- The input:

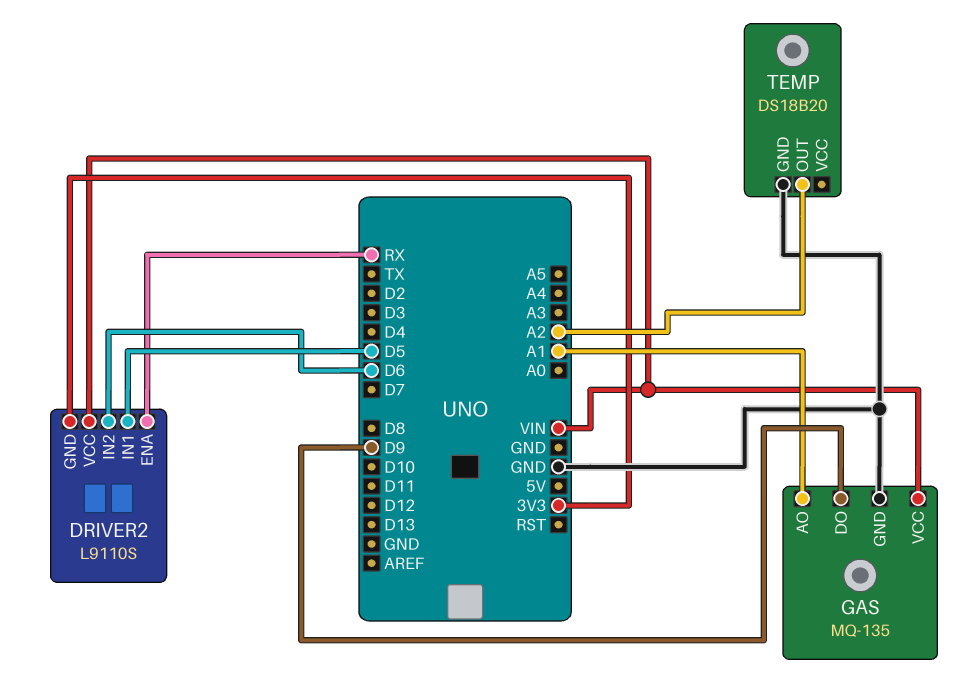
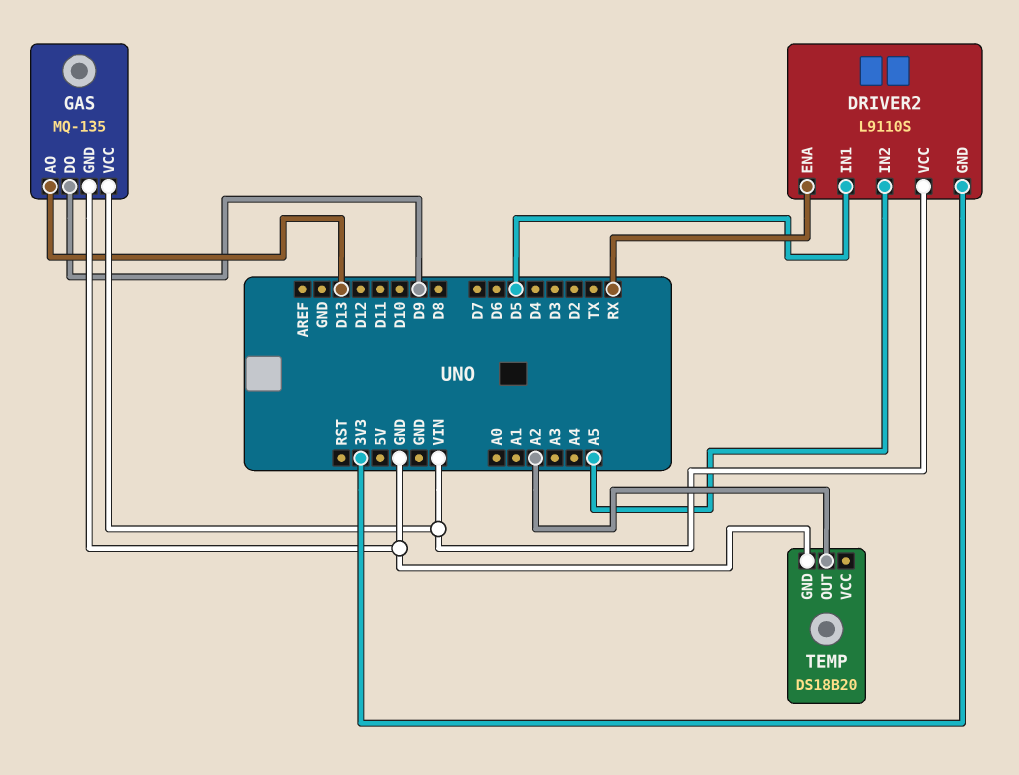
DRIVER2 pin IN2: D6 -> A5
GAS pin AO: A1 -> D13

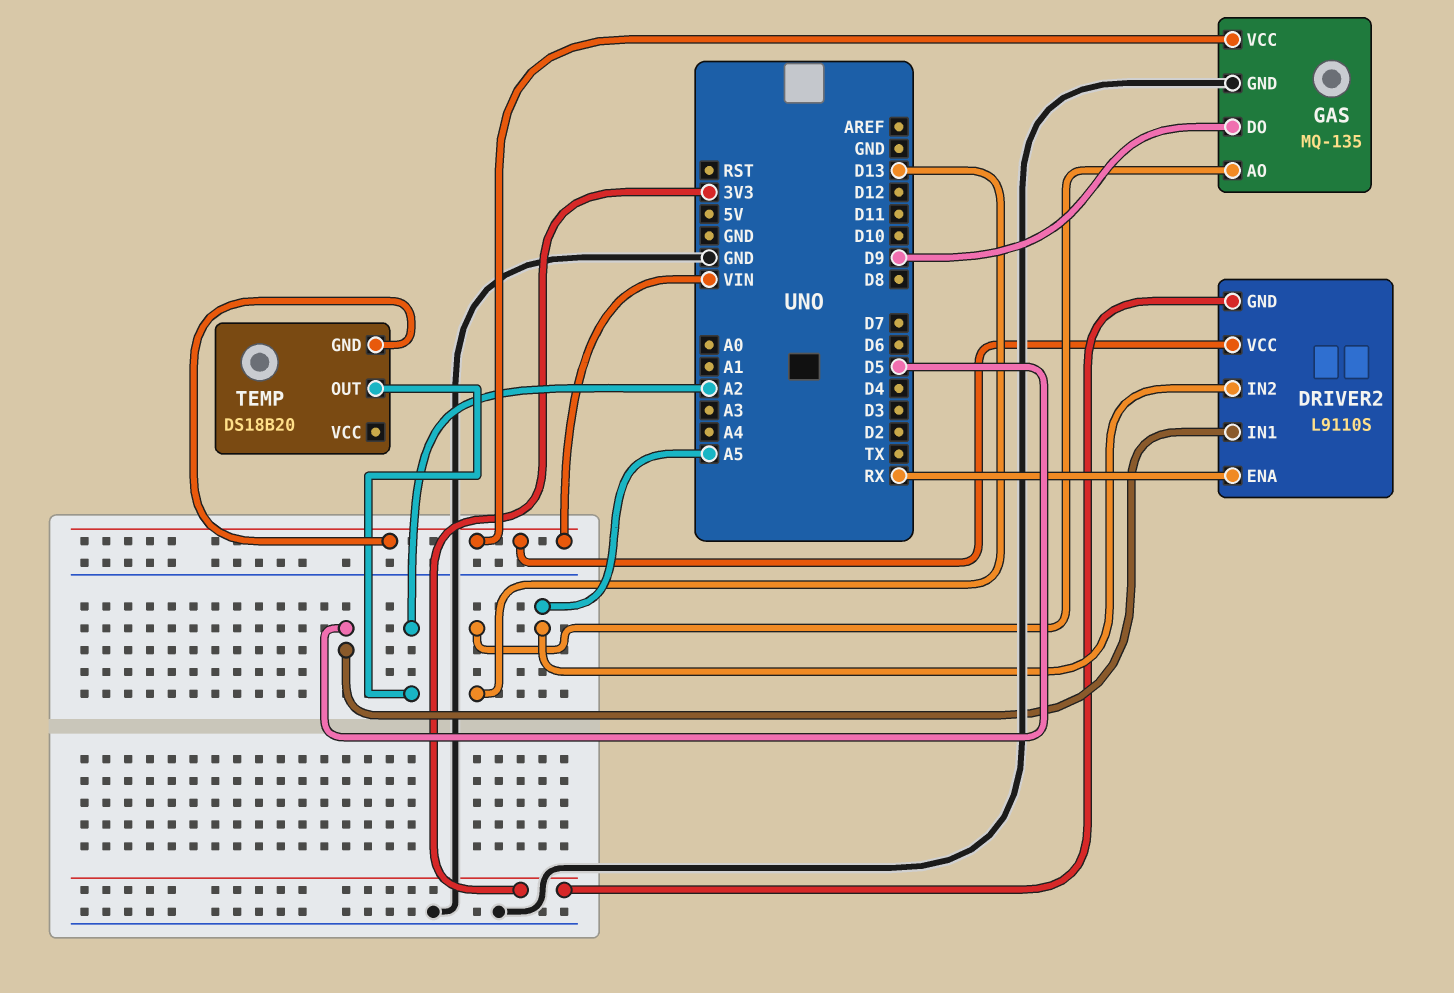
TEMP pin GND: GND -> VIN

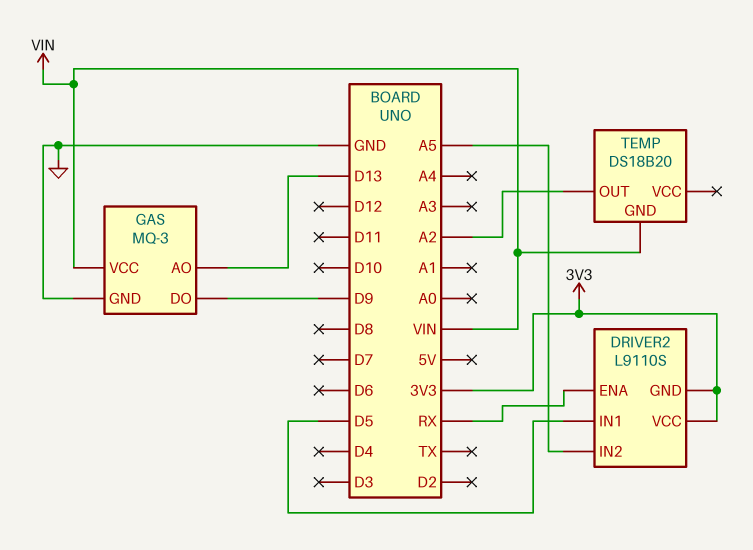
DRIVER2 pin VCC: VIN -> 3V3
GAS: MQ-135 -> MQ-3

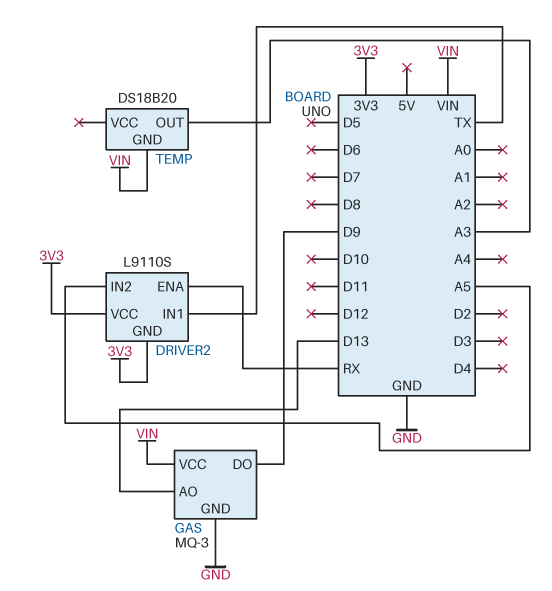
DRIVER2 pin IN1: D5 -> TX
TEMP pin OUT: A2 -> A3

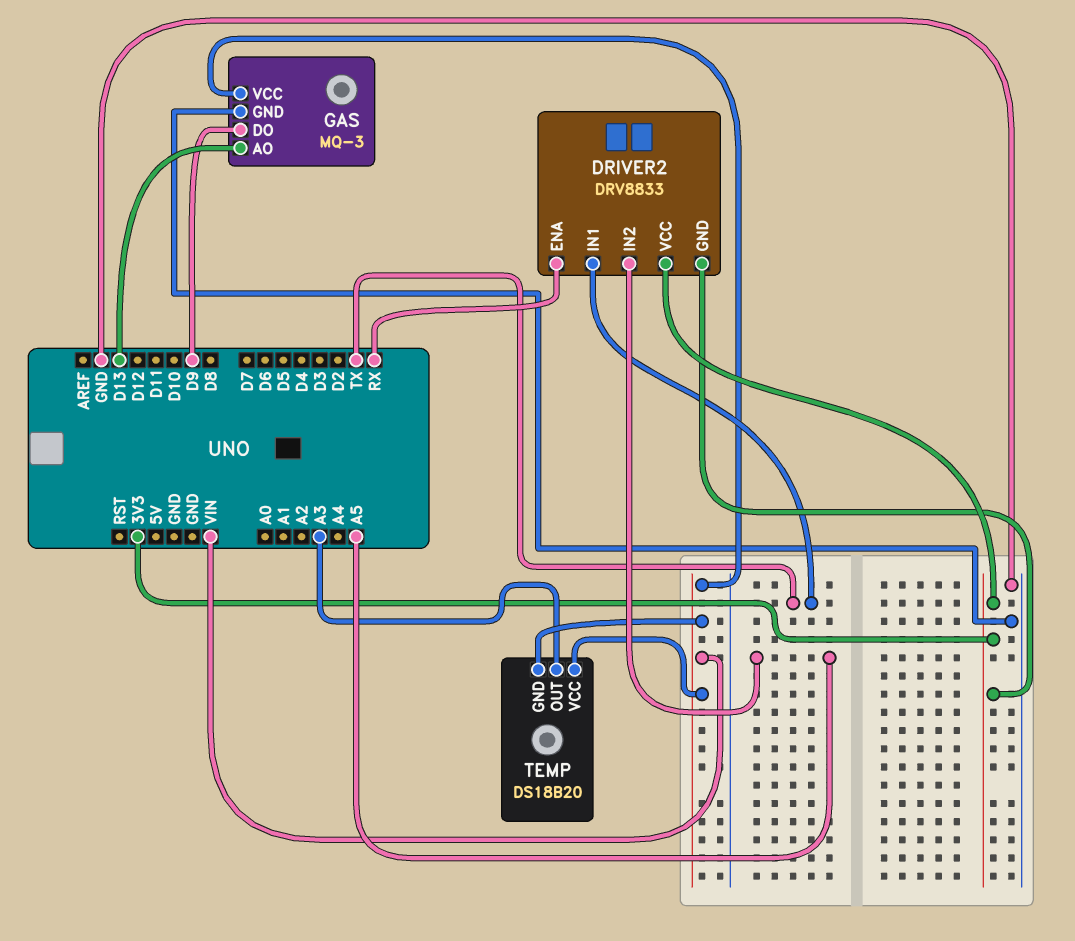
DRIVER2: L9110S -> DRV8833
TEMP pin VCC: none -> VIN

- Work order: Please reproduce the lines above from the one containing "DRIVER2 pin IN1: D5 -> TX" through the final line, exactly and inclusively, leaving out each picture.

- Result for this exercise:
DRIVER2 pin IN1: D5 -> TX
TEMP pin OUT: A2 -> A3

DRIVER2: L9110S -> DRV8833
TEMP pin VCC: none -> VIN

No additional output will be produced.